Since only the written part is wanted, repeat the records exactly and omit the pictures.
** Dataset records follows **
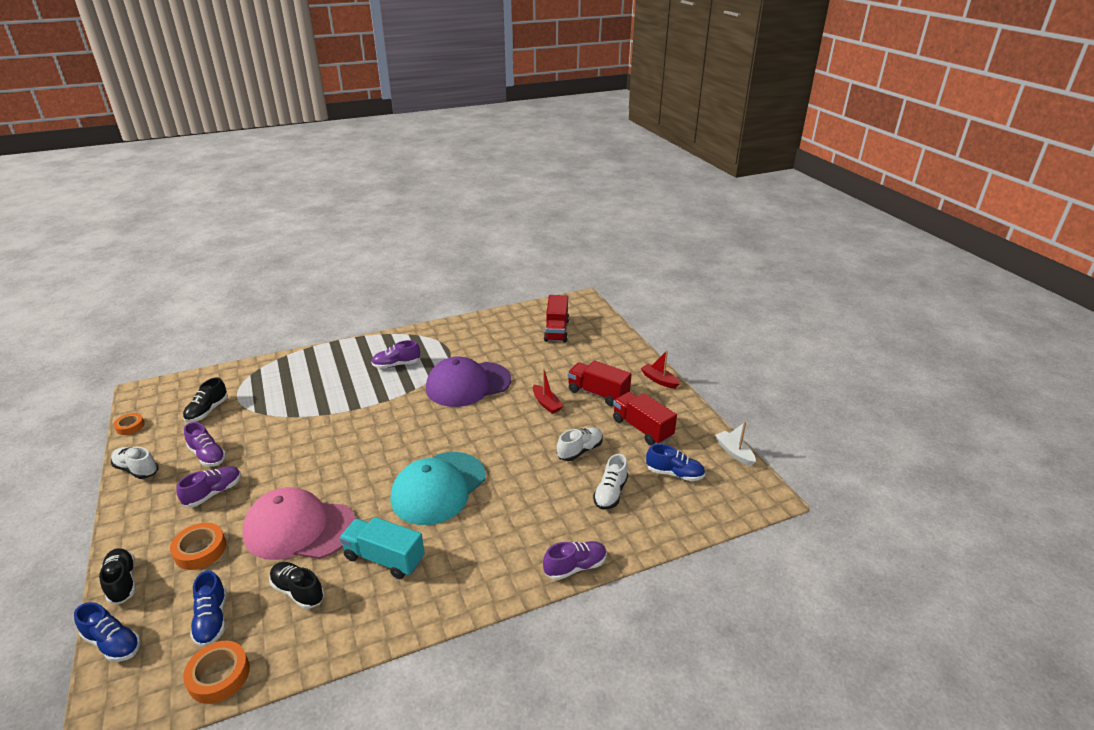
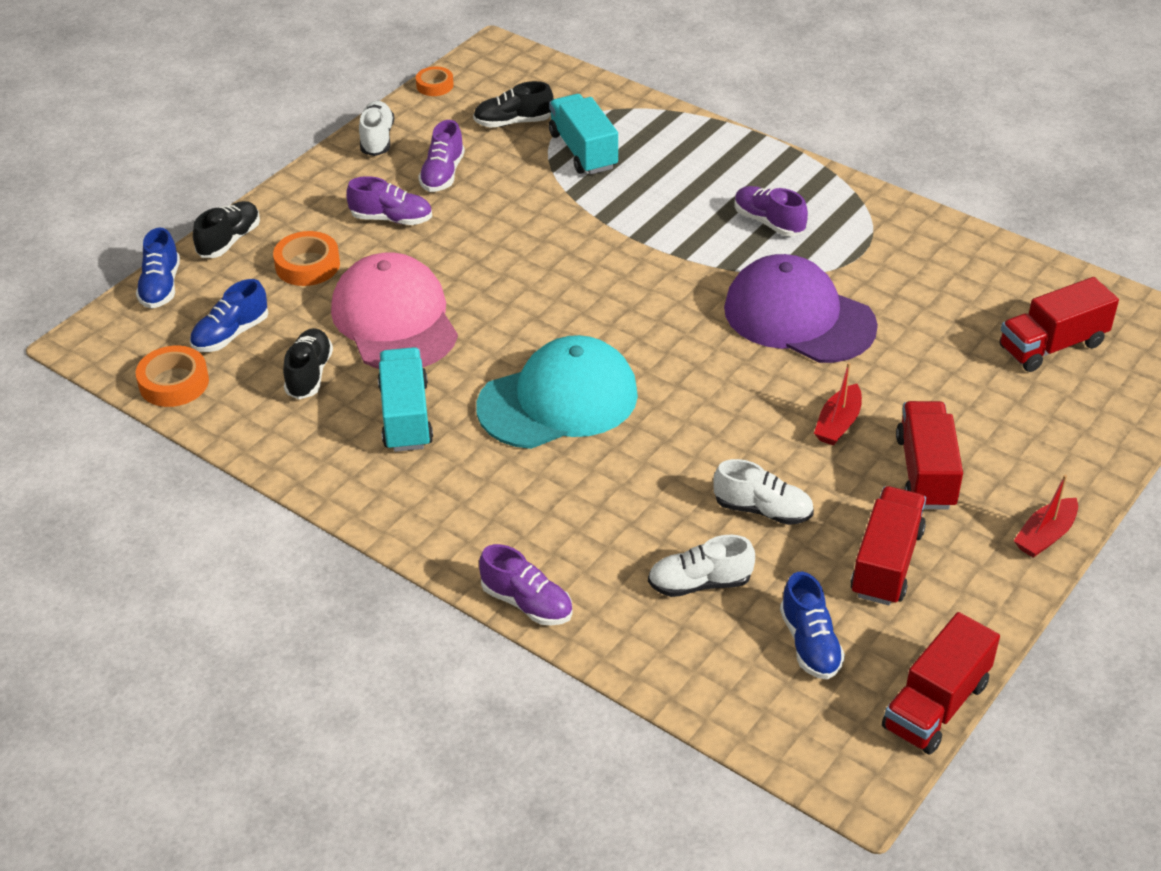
camera: 60 degrees right, 10 degrees up
turquoise cap [391,452,486,525] -> turquoise cap turned 150 degrees clockwise [476,335,638,449]
red boat [641,351,680,389] -> red boat turned 150 degrees counterclockwise [1014,474,1078,558]
white boat [715,422,756,466] -> red truck [882,612,1000,754]
none -> turquoise truck [549,94,618,175]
** End of Dataset records **
** Exercise solution **
camera: 60 degrees right, 10 degrees up
turquoise cap [391,452,486,525] -> turquoise cap turned 150 degrees clockwise [476,335,638,449]
red boat [641,351,680,389] -> red boat turned 150 degrees counterclockwise [1014,474,1078,558]
white boat [715,422,756,466] -> red truck [882,612,1000,754]
none -> turquoise truck [549,94,618,175]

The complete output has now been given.